** Opening Provided entries block **

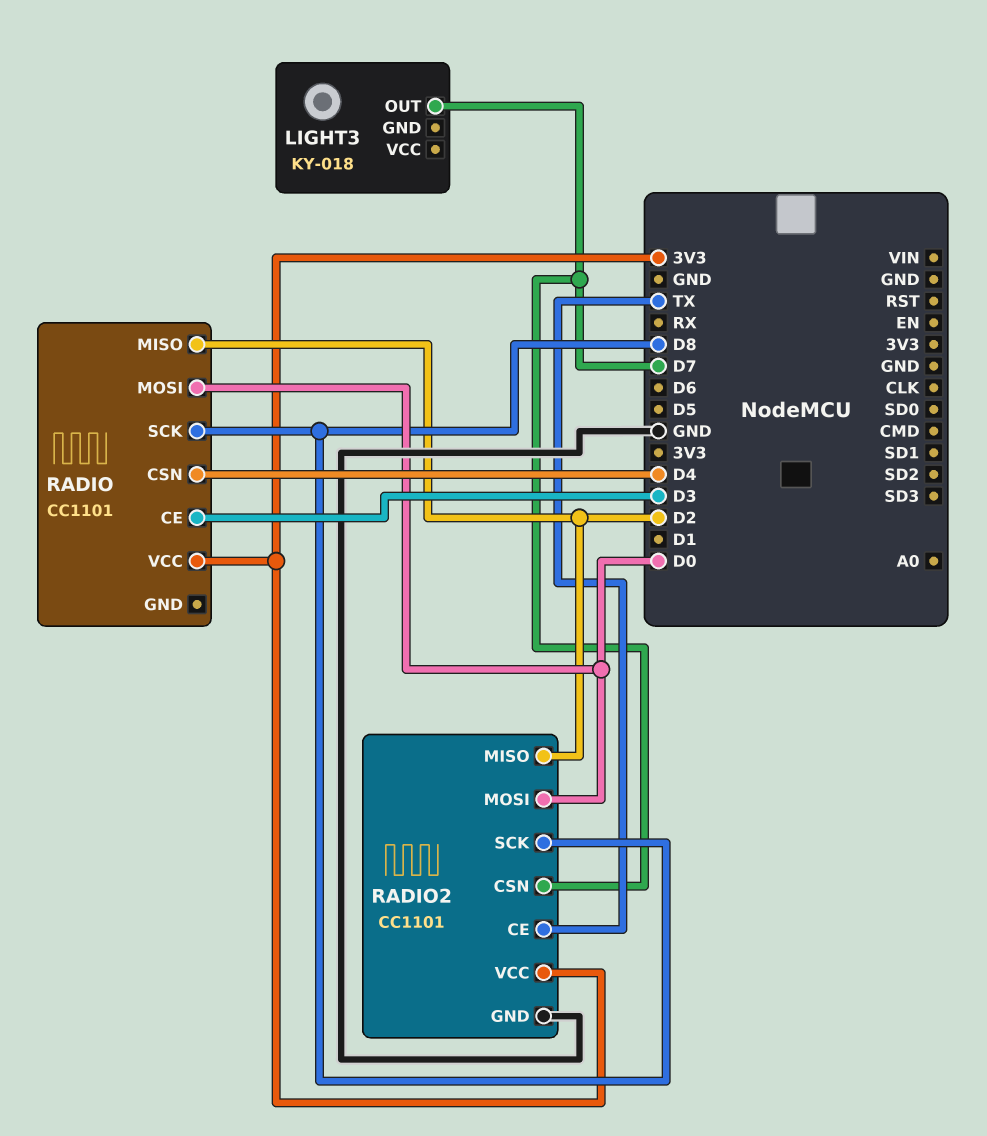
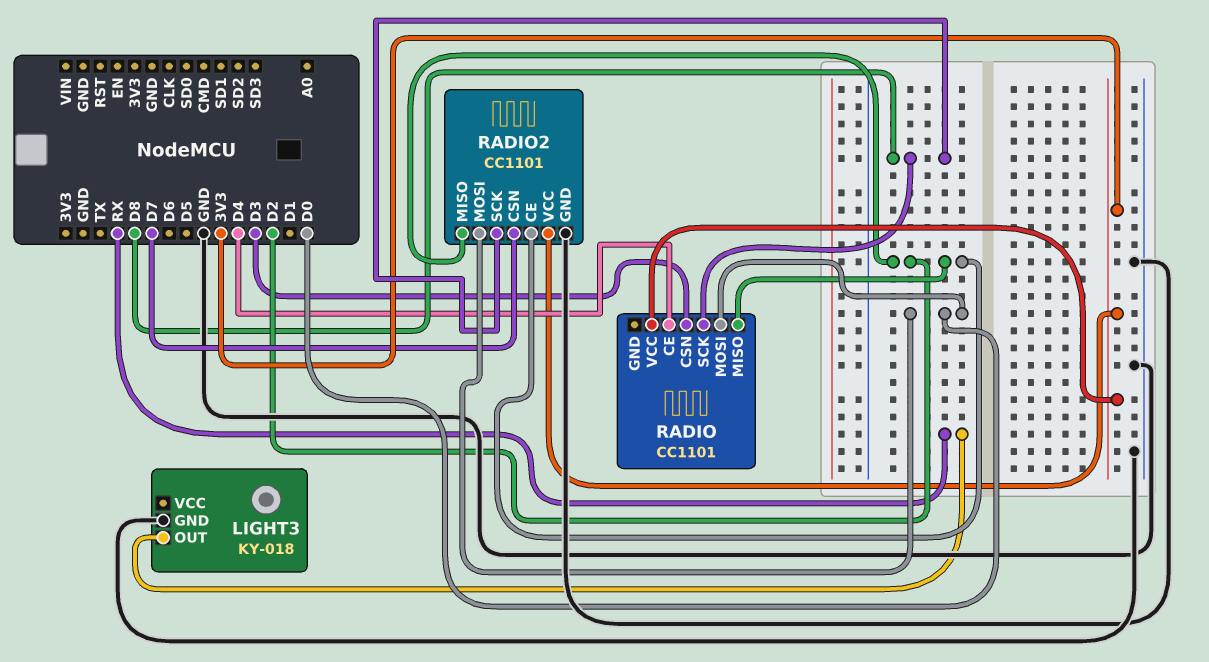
LIGHT3 pin GND: none -> GND
LIGHT3 pin OUT: D7 -> RX
RADIO pin CE: D3 -> D4
RADIO pin CSN: D4 -> D3
RADIO2 pin CE: TX -> D2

** Closing Provided entries block **

Brief: Starting from the line containing "LIGHT3 pin OUT: D7 -> RX" and ending with the final line of the data, reproduce each line exactly as it appears, including no other lines.

Answer section:
LIGHT3 pin OUT: D7 -> RX
RADIO pin CE: D3 -> D4
RADIO pin CSN: D4 -> D3
RADIO2 pin CE: TX -> D2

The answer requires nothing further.